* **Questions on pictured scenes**
------------------------------------------------

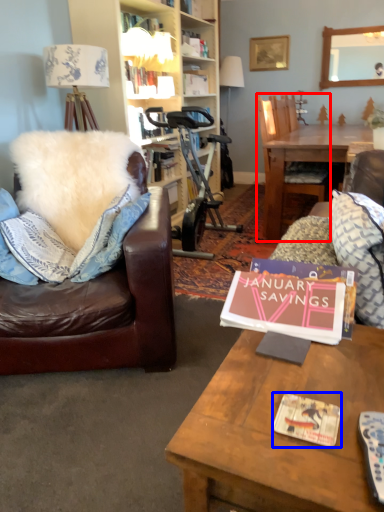
Question: Which object appears farthest to the camera in this image, chair (highlighted by a red box) or magazine (highlighted by a blue box)?

Choices:
 (A) chair
 (B) magazine

Answer: (A)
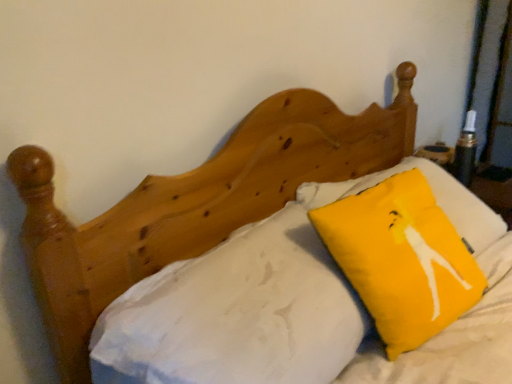
Question: Looking at their shapes, would you say yellow fabric pillow at upper right is wider or thinner than white cotton sheet at upper center?

Choices:
 (A) wide
 (B) thin

Answer: (B)

Question: Would you say yellow fabric pillow at upper right is to the left or to the right of white cotton sheet at upper center in the picture?

Choices:
 (A) right
 (B) left

Answer: (A)

Question: In the image, is yellow fabric pillow at upper right positioned in front of or behind white cotton sheet at upper center?

Choices:
 (A) behind
 (B) front

Answer: (A)

Question: From a real-world perspective, relative to yellow fabric pillow at upper right, is white cotton sheet at upper center vertically above or below?

Choices:
 (A) above
 (B) below

Answer: (B)

Question: Does point (303, 334) appear closer or farther from the camera than point (398, 294)?

Choices:
 (A) farther
 (B) closer

Answer: (B)

Question: Considering the positions of white cotton sheet at upper center and yellow fabric pillow at upper right in the image, is white cotton sheet at upper center wider or thinner than yellow fabric pillow at upper right?

Choices:
 (A) thin
 (B) wide

Answer: (B)

Question: Would you say white cotton sheet at upper center is to the left or to the right of yellow fabric pillow at upper right in the picture?

Choices:
 (A) right
 (B) left

Answer: (B)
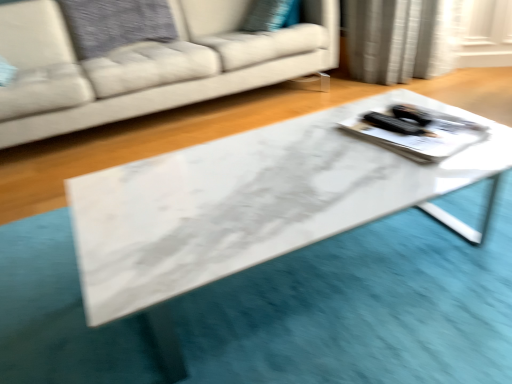
What do you see at coordinates (417, 132) in the screenshot?
I see `white glossy tray at center` at bounding box center [417, 132].

This screenshot has width=512, height=384. I want to click on white fabric couch at center, so click(148, 64).

The width and height of the screenshot is (512, 384). Describe the element at coordinates (252, 202) in the screenshot. I see `white marble table at center` at that location.

At what (x,y) coordinates should I click in order to perform the action: click on white glossy tray at center. Please return your answer as a coordinate pair (x, y). This screenshot has width=512, height=384. Looking at the image, I should click on (417, 132).

Is point (115, 250) positioned behind point (16, 85)?

No.

How many degrees apart are the facing directions of white marble table at center and white fabric couch at center?

white marble table at center and white fabric couch at center are facing 91.5 degrees away from each other.

Is white marble table at center outside of white fabric couch at center?

white marble table at center lies outside white fabric couch at center's area.

From the image's perspective, who appears lower, white marble table at center or white fabric couch at center?

white marble table at center appears lower in the image.

Are white fabric couch at center and white glossy tray at center making contact?

white fabric couch at center is not next to white glossy tray at center, and they're not touching.

How many degrees apart are the facing directions of white fabric couch at center and white glossy tray at center?

The angular difference between white fabric couch at center and white glossy tray at center is 82.2 degrees.

From a real-world perspective, who is located higher, white fabric couch at center or white glossy tray at center?

white fabric couch at center, from a real-world perspective.

Does white fabric couch at center come behind white glossy tray at center?

Yes, it is.

Where is `tray on the right of the white fabric couch at center`? tray on the right of the white fabric couch at center is located at coordinates (417, 132).

From a real-world perspective, is white glossy tray at center positioned above or below white fabric couch at center?

In terms of real-world spatial position, white glossy tray at center is below white fabric couch at center.

Is white glossy tray at center looking in the opposite direction of white fabric couch at center?

white glossy tray at center does not have its back to white fabric couch at center.

Does white glossy tray at center have a larger size compared to white fabric couch at center?

Actually, white glossy tray at center might be smaller than white fabric couch at center.

From the image's perspective, is white marble table at center located above or below white glossy tray at center?

Clearly, from the image's perspective, white marble table at center is below white glossy tray at center.

Is white glossy tray at center at the back of white marble table at center?

That's not correct — white marble table at center is not looking away from white glossy tray at center.

Can you confirm if white marble table at center is taller than white glossy tray at center?

Yes.

How distant is white marble table at center from white glossy tray at center?

white marble table at center is 27.55 centimeters away from white glossy tray at center.

Considering the relative sizes of white fabric couch at center and white marble table at center in the image provided, is white fabric couch at center taller than white marble table at center?

Correct, white fabric couch at center is much taller as white marble table at center.

Is white fabric couch at center oriented away from white marble table at center?

No, white marble table at center is not at the back of white fabric couch at center.

From a real-world perspective, between white fabric couch at center and white marble table at center, who is vertically higher?

white fabric couch at center.

Is white glossy tray at center facing away from white marble table at center?

white glossy tray at center is not turned away from white marble table at center.

Is point (394, 133) positioned before point (236, 185)?

No, (394, 133) is further to viewer.

From a real-world perspective, is white glossy tray at center on top of white marble table at center?

Correct, in the physical world, white glossy tray at center is higher than white marble table at center.

In the scene shown: Considering the sizes of objects white glossy tray at center and white marble table at center in the image provided, who is thinner, white glossy tray at center or white marble table at center?

white glossy tray at center.

The image size is (512, 384). I want to click on studio couch positioned vertically above the white marble table at center (from a real-world perspective), so click(x=148, y=64).

This screenshot has height=384, width=512. Identify the location of studio couch above the white glossy tray at center (from the image's perspective). (148, 64).

Based on their spatial positions, is white glossy tray at center or white fabric couch at center further from white marble table at center?

The object further to white marble table at center is white fabric couch at center.

From the image, which object appears to be farther from white glossy tray at center, white marble table at center or white fabric couch at center?

The object further to white glossy tray at center is white fabric couch at center.

Estimate the real-world distances between objects in this image. Which object is closer to white glossy tray at center, white fabric couch at center or white marble table at center?

white marble table at center lies closer to white glossy tray at center than the other object.

Based on their spatial positions, is white fabric couch at center or white glossy tray at center further from white marble table at center?

white fabric couch at center is further to white marble table at center.

From the image, which object appears to be farther from white fabric couch at center, white marble table at center or white glossy tray at center?

The object further to white fabric couch at center is white glossy tray at center.

From the image, which object appears to be nearer to white fabric couch at center, white glossy tray at center or white marble table at center?

The object closer to white fabric couch at center is white marble table at center.

Image resolution: width=512 pixels, height=384 pixels. Find the location of `table situated between white fabric couch at center and white glossy tray at center from left to right`. table situated between white fabric couch at center and white glossy tray at center from left to right is located at coordinates (252, 202).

------------------------------------------------

Convert all of the records above into a JSON list of strings with one string per line, skipping blank lines. Leave the pictures out of the list.

[
  "Question: Which object appears farthest to the camera in this image, chair (highlighted by a red box) or magazine (highlighted by a blue box)?",
  "Choices:",
  " (A) chair",
  " (B) magazine",
  "Answer: (A)",
  "Question: Looking at their shapes, would you say yellow fabric pillow at upper right is wider or thinner than white cotton sheet at upper center?",
  "Choices:",
  " (A) wide",
  " (B) thin",
  "Answer: (B)",
  "Question: Would you say yellow fabric pillow at upper right is to the left or to the right of white cotton sheet at upper center in the picture?",
  "Choices:",
  " (A) right",
  " (B) left",
  "Answer: (A)",
  "Question: In the image, is yellow fabric pillow at upper right positioned in front of or behind white cotton sheet at upper center?",
  "Choices:",
  " (A) behind",
  " (B) front",
  "Answer: (A)",
  "Question: From a real-world perspective, relative to yellow fabric pillow at upper right, is white cotton sheet at upper center vertically above or below?",
  "Choices:",
  " (A) above",
  " (B) below",
  "Answer: (B)",
  "Question: Does point (303, 334) appear closer or farther from the camera than point (398, 294)?",
  "Choices:",
  " (A) farther",
  " (B) closer",
  "Answer: (B)",
  "Question: Considering the positions of white cotton sheet at upper center and yellow fabric pillow at upper right in the image, is white cotton sheet at upper center wider or thinner than yellow fabric pillow at upper right?",
  "Choices:",
  " (A) thin",
  " (B) wide",
  "Answer: (B)",
  "Question: Would you say white cotton sheet at upper center is to the left or to the right of yellow fabric pillow at upper right in the picture?",
  "Choices:",
  " (A) right",
  " (B) left",
  "Answer: (B)",
  "What do you see at coordinates (417, 132) in the screenshot?",
  "I see `white glossy tray at center` at bounding box center [417, 132].",
  "This screenshot has width=512, height=384. I want to click on white fabric couch at center, so click(148, 64).",
  "The width and height of the screenshot is (512, 384). Describe the element at coordinates (252, 202) in the screenshot. I see `white marble table at center` at that location.",
  "At what (x,y) coordinates should I click in order to perform the action: click on white glossy tray at center. Please return your answer as a coordinate pair (x, y). This screenshot has width=512, height=384. Looking at the image, I should click on (417, 132).",
  "Is point (115, 250) positioned behind point (16, 85)?",
  "No.",
  "How many degrees apart are the facing directions of white marble table at center and white fabric couch at center?",
  "white marble table at center and white fabric couch at center are facing 91.5 degrees away from each other.",
  "Is white marble table at center outside of white fabric couch at center?",
  "white marble table at center lies outside white fabric couch at center's area.",
  "From the image's perspective, who appears lower, white marble table at center or white fabric couch at center?",
  "white marble table at center appears lower in the image.",
  "Are white fabric couch at center and white glossy tray at center making contact?",
  "white fabric couch at center is not next to white glossy tray at center, and they're not touching.",
  "How many degrees apart are the facing directions of white fabric couch at center and white glossy tray at center?",
  "The angular difference between white fabric couch at center and white glossy tray at center is 82.2 degrees.",
  "From a real-world perspective, who is located higher, white fabric couch at center or white glossy tray at center?",
  "white fabric couch at center, from a real-world perspective.",
  "Does white fabric couch at center come behind white glossy tray at center?",
  "Yes, it is.",
  "Where is `tray on the right of the white fabric couch at center`? tray on the right of the white fabric couch at center is located at coordinates (417, 132).",
  "From a real-world perspective, is white glossy tray at center positioned above or below white fabric couch at center?",
  "In terms of real-world spatial position, white glossy tray at center is below white fabric couch at center.",
  "Is white glossy tray at center looking in the opposite direction of white fabric couch at center?",
  "white glossy tray at center does not have its back to white fabric couch at center.",
  "Does white glossy tray at center have a larger size compared to white fabric couch at center?",
  "Actually, white glossy tray at center might be smaller than white fabric couch at center.",
  "From the image's perspective, is white marble table at center located above or below white glossy tray at center?",
  "Clearly, from the image's perspective, white marble table at center is below white glossy tray at center.",
  "Is white glossy tray at center at the back of white marble table at center?",
  "That's not correct — white marble table at center is not looking away from white glossy tray at center.",
  "Can you confirm if white marble table at center is taller than white glossy tray at center?",
  "Yes.",
  "How distant is white marble table at center from white glossy tray at center?",
  "white marble table at center is 27.55 centimeters away from white glossy tray at center.",
  "Considering the relative sizes of white fabric couch at center and white marble table at center in the image provided, is white fabric couch at center taller than white marble table at center?",
  "Correct, white fabric couch at center is much taller as white marble table at center.",
  "Is white fabric couch at center oriented away from white marble table at center?",
  "No, white marble table at center is not at the back of white fabric couch at center.",
  "From a real-world perspective, between white fabric couch at center and white marble table at center, who is vertically higher?",
  "white fabric couch at center.",
  "Is white glossy tray at center facing away from white marble table at center?",
  "white glossy tray at center is not turned away from white marble table at center.",
  "Is point (394, 133) positioned before point (236, 185)?",
  "No, (394, 133) is further to viewer.",
  "From a real-world perspective, is white glossy tray at center on top of white marble table at center?",
  "Correct, in the physical world, white glossy tray at center is higher than white marble table at center.",
  "In the scene shown: Considering the sizes of objects white glossy tray at center and white marble table at center in the image provided, who is thinner, white glossy tray at center or white marble table at center?",
  "white glossy tray at center.",
  "The image size is (512, 384). I want to click on studio couch positioned vertically above the white marble table at center (from a real-world perspective), so click(x=148, y=64).",
  "This screenshot has height=384, width=512. Identify the location of studio couch above the white glossy tray at center (from the image's perspective). (148, 64).",
  "Based on their spatial positions, is white glossy tray at center or white fabric couch at center further from white marble table at center?",
  "The object further to white marble table at center is white fabric couch at center.",
  "From the image, which object appears to be farther from white glossy tray at center, white marble table at center or white fabric couch at center?",
  "The object further to white glossy tray at center is white fabric couch at center.",
  "Estimate the real-world distances between objects in this image. Which object is closer to white glossy tray at center, white fabric couch at center or white marble table at center?",
  "white marble table at center lies closer to white glossy tray at center than the other object.",
  "Based on their spatial positions, is white fabric couch at center or white glossy tray at center further from white marble table at center?",
  "white fabric couch at center is further to white marble table at center.",
  "From the image, which object appears to be farther from white fabric couch at center, white marble table at center or white glossy tray at center?",
  "The object further to white fabric couch at center is white glossy tray at center.",
  "From the image, which object appears to be nearer to white fabric couch at center, white glossy tray at center or white marble table at center?",
  "The object closer to white fabric couch at center is white marble table at center.",
  "Image resolution: width=512 pixels, height=384 pixels. Find the location of `table situated between white fabric couch at center and white glossy tray at center from left to right`. table situated between white fabric couch at center and white glossy tray at center from left to right is located at coordinates (252, 202)."
]